For the listing below, output exactly the lines from the line with "white rocket: 1 -> 0" up to and including the line with "white traffic cone: 5 -> 4", and no other lines.

• • • •

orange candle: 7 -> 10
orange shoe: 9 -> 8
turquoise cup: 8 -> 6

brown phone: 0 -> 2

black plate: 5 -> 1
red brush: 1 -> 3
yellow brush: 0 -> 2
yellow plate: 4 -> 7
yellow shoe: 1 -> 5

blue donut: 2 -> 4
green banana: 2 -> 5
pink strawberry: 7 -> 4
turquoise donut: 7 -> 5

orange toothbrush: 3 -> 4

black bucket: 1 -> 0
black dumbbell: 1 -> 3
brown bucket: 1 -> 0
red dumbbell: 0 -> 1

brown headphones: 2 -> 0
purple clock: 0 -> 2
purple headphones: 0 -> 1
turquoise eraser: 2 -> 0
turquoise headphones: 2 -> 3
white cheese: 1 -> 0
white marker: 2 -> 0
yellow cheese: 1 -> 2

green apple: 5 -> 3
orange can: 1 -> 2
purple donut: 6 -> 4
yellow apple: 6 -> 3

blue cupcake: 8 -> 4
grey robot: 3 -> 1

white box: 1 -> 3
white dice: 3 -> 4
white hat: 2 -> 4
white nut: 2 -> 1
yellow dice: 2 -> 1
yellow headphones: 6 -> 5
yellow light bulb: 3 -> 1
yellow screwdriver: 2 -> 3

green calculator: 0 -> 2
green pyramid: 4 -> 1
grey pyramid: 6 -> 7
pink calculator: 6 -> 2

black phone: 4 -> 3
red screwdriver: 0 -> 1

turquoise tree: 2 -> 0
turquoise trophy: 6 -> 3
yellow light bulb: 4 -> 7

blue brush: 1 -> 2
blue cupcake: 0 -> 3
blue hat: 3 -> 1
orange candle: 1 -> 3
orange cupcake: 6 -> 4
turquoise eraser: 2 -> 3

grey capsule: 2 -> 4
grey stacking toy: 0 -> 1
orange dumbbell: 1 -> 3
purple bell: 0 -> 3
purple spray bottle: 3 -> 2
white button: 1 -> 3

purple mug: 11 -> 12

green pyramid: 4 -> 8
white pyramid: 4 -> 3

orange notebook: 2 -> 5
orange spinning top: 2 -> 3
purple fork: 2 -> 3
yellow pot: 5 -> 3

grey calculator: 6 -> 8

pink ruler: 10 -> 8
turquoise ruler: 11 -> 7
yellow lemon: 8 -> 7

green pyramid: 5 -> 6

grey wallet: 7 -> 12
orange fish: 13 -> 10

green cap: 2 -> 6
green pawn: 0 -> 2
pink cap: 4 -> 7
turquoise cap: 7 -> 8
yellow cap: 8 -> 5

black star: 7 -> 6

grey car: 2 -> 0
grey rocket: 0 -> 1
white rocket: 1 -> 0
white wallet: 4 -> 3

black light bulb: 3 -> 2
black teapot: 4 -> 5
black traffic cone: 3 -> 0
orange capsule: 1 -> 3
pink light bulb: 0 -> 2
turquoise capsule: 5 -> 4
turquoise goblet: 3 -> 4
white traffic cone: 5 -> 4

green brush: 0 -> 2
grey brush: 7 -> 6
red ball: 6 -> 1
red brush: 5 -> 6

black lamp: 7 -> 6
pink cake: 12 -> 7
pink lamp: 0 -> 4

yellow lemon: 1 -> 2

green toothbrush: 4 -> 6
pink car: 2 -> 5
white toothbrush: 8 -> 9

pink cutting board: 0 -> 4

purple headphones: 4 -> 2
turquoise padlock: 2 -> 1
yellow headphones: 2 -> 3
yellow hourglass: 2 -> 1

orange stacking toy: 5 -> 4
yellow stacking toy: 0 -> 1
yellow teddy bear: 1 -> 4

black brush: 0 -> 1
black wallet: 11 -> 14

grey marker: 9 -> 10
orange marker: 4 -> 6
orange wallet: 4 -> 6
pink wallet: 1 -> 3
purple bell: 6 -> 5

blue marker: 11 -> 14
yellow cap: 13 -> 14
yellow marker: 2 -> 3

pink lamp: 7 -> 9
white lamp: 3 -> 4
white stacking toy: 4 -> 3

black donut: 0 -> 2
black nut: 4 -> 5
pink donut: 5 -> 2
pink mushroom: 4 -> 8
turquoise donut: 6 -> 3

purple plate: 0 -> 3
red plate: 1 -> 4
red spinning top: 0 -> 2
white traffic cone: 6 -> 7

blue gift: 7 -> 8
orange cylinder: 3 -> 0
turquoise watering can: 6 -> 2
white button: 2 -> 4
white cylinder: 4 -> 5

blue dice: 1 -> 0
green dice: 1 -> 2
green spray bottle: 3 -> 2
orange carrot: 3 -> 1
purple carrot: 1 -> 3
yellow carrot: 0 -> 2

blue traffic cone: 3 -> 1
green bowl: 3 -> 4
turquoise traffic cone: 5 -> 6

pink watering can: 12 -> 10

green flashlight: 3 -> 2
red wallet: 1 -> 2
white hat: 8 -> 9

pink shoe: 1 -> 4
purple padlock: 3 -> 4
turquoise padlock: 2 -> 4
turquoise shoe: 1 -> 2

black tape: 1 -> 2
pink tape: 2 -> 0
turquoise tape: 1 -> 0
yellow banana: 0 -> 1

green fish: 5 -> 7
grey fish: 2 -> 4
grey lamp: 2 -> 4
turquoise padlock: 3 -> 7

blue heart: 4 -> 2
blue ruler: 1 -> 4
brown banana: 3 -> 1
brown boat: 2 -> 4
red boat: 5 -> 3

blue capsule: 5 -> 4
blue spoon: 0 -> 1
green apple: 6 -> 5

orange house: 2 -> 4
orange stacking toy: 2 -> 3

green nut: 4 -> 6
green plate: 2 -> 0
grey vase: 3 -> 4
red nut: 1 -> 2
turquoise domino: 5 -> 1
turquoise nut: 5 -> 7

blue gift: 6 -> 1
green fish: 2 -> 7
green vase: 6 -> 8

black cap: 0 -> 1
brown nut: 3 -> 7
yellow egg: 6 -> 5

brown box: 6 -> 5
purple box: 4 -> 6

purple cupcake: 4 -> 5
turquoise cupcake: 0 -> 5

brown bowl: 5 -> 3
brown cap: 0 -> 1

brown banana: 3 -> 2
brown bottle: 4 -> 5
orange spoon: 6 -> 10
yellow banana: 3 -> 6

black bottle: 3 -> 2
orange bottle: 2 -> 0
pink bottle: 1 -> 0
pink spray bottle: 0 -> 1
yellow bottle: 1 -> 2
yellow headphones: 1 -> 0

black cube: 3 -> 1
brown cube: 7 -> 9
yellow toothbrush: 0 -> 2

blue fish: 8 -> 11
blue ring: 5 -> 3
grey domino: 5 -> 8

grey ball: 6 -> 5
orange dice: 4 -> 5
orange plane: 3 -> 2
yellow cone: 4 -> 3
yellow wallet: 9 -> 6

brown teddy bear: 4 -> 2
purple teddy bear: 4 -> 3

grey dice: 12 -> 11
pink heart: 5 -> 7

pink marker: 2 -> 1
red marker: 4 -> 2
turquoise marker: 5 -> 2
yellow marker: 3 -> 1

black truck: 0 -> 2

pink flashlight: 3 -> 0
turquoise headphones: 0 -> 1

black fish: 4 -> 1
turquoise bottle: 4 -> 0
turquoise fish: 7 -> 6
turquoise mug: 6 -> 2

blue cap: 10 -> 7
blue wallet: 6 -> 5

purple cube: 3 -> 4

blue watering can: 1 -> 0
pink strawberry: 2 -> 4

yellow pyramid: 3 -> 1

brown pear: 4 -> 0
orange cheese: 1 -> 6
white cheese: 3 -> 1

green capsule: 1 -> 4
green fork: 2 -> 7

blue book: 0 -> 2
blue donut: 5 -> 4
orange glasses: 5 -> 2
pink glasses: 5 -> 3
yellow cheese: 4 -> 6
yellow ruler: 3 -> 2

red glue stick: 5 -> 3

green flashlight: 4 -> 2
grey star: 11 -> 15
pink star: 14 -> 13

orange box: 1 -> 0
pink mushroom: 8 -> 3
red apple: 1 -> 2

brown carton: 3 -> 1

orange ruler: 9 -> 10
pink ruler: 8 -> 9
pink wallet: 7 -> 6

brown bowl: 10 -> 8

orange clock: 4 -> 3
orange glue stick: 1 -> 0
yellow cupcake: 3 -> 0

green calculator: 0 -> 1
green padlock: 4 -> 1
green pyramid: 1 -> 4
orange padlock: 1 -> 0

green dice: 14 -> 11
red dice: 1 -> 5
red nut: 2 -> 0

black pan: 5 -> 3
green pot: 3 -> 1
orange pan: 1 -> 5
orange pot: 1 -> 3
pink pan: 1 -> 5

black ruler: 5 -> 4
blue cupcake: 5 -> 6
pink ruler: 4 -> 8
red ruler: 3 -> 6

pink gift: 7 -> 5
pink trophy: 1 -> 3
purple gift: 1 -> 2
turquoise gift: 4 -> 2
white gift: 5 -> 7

• • • •

:: SOLVED EXERCISE ::
white rocket: 1 -> 0
white wallet: 4 -> 3

black light bulb: 3 -> 2
black teapot: 4 -> 5
black traffic cone: 3 -> 0
orange capsule: 1 -> 3
pink light bulb: 0 -> 2
turquoise capsule: 5 -> 4
turquoise goblet: 3 -> 4
white traffic cone: 5 -> 4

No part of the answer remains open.